**EXERCISE REQUIREMENTS**
Only the line with "(99, 438) = (184, 594): pink" and the lines after it, to the end of the data, should appear in the answer, each reproduced exactly.

**Scene images with change listings**
════════════════════
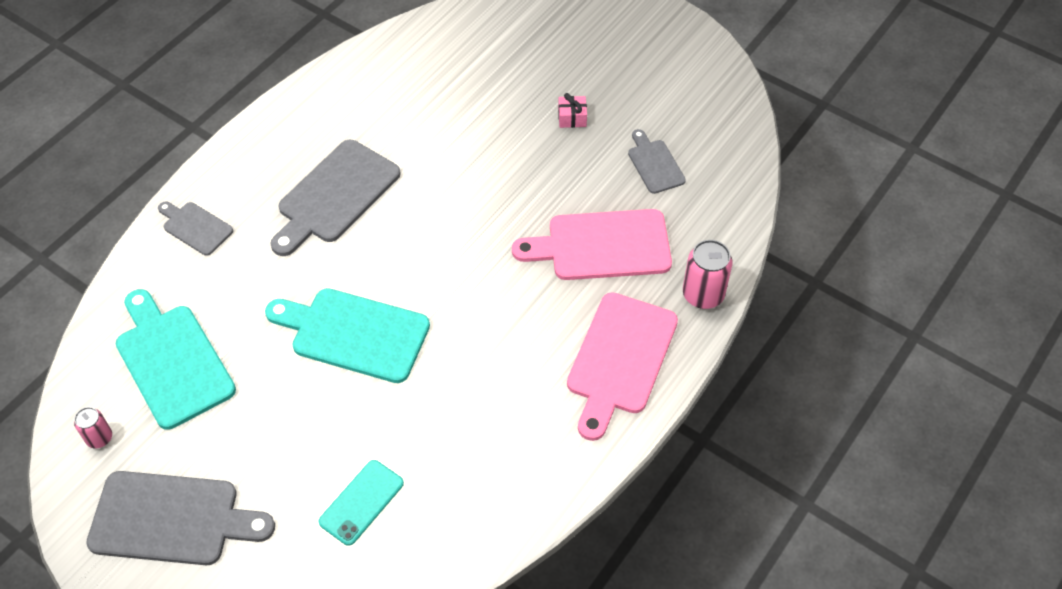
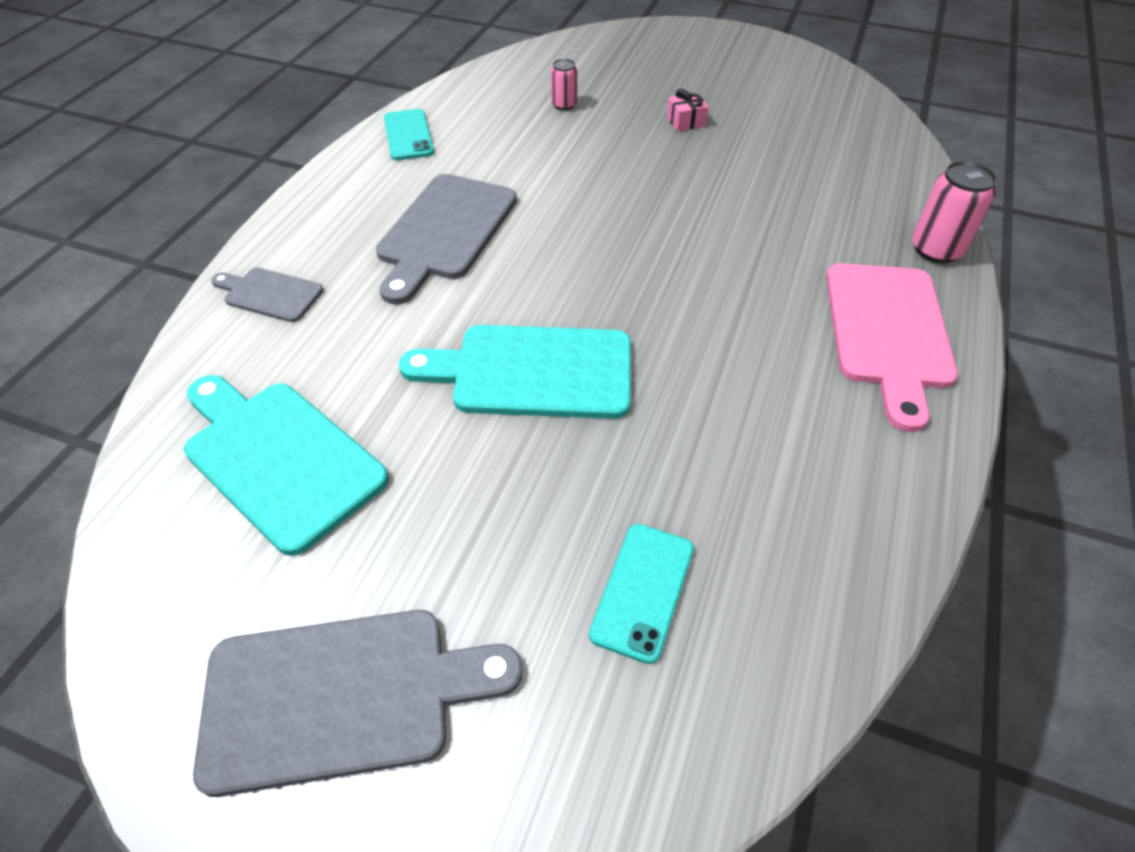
camera: 15 degrees left, 5 degrees down
(99, 438) = (184, 594): pink can -> pink can (564, 105)
(339, 88) = (408, 135): none -> turquoise phone
(602, 245) = (790, 224): pink cutting board -> none
(654, 164) = (799, 145): grey cutting board -> none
════════════════════
**SOLUTION TO THIS TASK**
(99, 438) = (184, 594): pink can -> pink can (564, 105)
(339, 88) = (408, 135): none -> turquoise phone
(602, 245) = (790, 224): pink cutting board -> none
(654, 164) = (799, 145): grey cutting board -> none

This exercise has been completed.